**What you need to do**
Write out every line below that includes the word "pink".

Extracted data entries:
◇ ◇ ◇ ◇ ◇
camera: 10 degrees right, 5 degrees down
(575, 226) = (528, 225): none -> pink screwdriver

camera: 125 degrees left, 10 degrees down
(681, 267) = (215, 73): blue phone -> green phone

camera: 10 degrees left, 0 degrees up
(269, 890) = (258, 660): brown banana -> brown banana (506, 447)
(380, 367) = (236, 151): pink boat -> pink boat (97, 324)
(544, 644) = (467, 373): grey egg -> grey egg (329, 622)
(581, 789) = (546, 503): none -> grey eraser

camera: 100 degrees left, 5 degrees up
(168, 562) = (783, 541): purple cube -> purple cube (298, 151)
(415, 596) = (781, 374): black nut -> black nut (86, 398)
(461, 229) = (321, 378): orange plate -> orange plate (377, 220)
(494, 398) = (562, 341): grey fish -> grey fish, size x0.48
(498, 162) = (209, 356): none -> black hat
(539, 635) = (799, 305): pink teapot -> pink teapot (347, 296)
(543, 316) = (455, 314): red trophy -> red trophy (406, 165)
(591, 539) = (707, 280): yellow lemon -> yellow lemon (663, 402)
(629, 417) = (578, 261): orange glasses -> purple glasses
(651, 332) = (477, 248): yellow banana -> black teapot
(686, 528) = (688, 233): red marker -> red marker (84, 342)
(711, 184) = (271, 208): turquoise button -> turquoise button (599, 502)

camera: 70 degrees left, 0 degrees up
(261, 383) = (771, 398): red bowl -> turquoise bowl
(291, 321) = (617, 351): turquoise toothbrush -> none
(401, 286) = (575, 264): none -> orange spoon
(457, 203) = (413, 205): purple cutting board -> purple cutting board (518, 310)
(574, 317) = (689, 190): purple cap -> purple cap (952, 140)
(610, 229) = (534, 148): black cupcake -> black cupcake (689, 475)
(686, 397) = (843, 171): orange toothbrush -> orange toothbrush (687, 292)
◇ ◇ ◇ ◇ ◇
**Result for this exercise**
(575, 226) = (528, 225): none -> pink screwdriver
(380, 367) = (236, 151): pink boat -> pink boat (97, 324)
(539, 635) = (799, 305): pink teapot -> pink teapot (347, 296)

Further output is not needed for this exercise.